- _GOAL OF THE EXERCISE_
Copy each line of the entries that contains the word "cone".

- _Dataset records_

* * * *

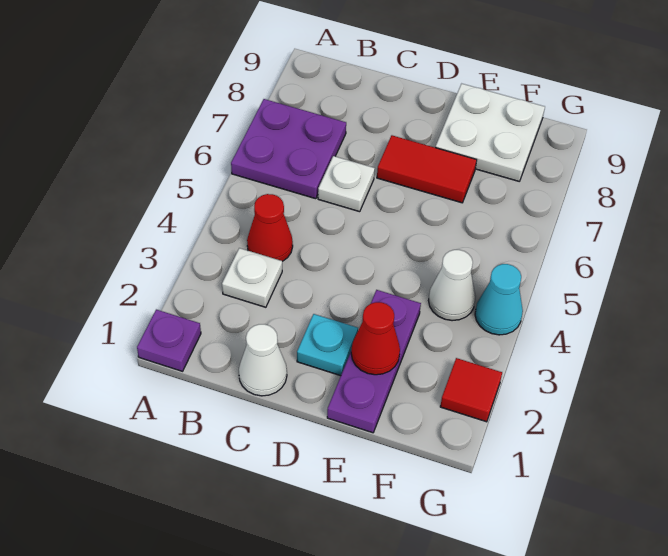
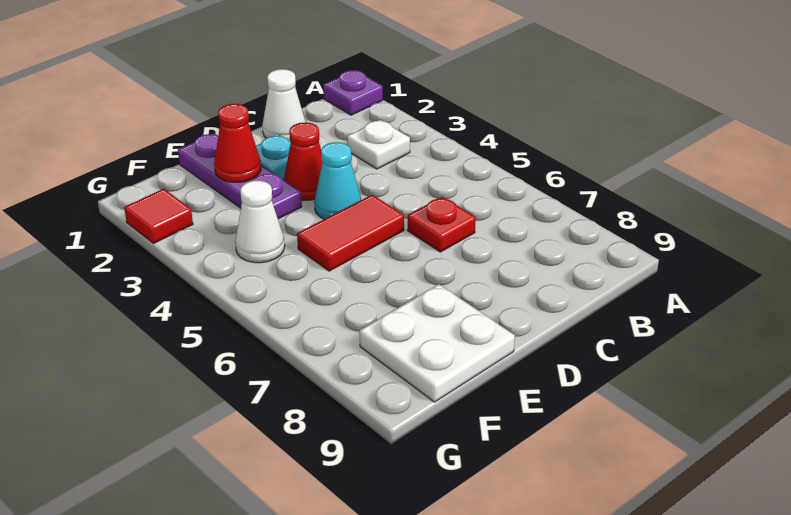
purple plate A6:B7 level 1 -> none
red cone B4 level 1 -> red cone D3 level 1
white plate C6 level 1 -> red plate C6 level 1
red tile D7:E7 level 1 -> red tile D5:E5 level 1
cyan cone G4 level 1 -> cyan cone D4 level 1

* * * *

- _WRITTEN SOLUTION_
red cone B4 level 1 -> red cone D3 level 1
cyan cone G4 level 1 -> cyan cone D4 level 1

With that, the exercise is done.